### EXERCISE BRIEF
Pull out of the data below the stretch of lines bounded by the one containing "green scissors [100,133,238,242]" and the one containing "yellow cheese [289,163,321,211]", both bounds included, unchanged.
═══
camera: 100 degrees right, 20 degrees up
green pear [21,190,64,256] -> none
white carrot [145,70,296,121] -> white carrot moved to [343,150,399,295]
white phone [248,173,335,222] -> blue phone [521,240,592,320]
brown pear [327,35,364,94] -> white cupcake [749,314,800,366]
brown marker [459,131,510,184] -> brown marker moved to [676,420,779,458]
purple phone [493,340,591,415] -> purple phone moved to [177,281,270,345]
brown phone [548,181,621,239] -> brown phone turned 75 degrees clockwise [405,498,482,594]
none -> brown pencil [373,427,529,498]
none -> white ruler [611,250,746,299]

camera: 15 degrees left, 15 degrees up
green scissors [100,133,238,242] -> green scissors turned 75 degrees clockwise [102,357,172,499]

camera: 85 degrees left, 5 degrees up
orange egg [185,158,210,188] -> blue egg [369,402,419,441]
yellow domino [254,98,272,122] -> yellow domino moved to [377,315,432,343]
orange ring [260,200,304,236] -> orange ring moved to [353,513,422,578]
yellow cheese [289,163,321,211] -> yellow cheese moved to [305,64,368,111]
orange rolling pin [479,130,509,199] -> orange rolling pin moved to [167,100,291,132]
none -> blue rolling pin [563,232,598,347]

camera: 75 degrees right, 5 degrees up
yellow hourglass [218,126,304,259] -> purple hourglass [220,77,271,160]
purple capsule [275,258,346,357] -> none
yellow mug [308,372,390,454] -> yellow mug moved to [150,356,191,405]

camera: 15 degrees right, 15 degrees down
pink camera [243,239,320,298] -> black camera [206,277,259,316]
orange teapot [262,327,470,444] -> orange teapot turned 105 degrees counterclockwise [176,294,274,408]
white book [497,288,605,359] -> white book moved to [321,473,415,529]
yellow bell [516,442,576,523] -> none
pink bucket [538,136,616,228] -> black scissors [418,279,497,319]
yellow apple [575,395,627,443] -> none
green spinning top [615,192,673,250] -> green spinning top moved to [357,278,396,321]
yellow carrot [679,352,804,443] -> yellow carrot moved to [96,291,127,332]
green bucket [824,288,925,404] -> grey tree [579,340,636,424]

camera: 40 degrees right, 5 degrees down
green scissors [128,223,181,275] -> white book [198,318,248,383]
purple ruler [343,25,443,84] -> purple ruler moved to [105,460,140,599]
═══
### RESPONSE TO THIS EXERCISE
green scissors [100,133,238,242] -> green scissors turned 75 degrees clockwise [102,357,172,499]

camera: 85 degrees left, 5 degrees up
orange egg [185,158,210,188] -> blue egg [369,402,419,441]
yellow domino [254,98,272,122] -> yellow domino moved to [377,315,432,343]
orange ring [260,200,304,236] -> orange ring moved to [353,513,422,578]
yellow cheese [289,163,321,211] -> yellow cheese moved to [305,64,368,111]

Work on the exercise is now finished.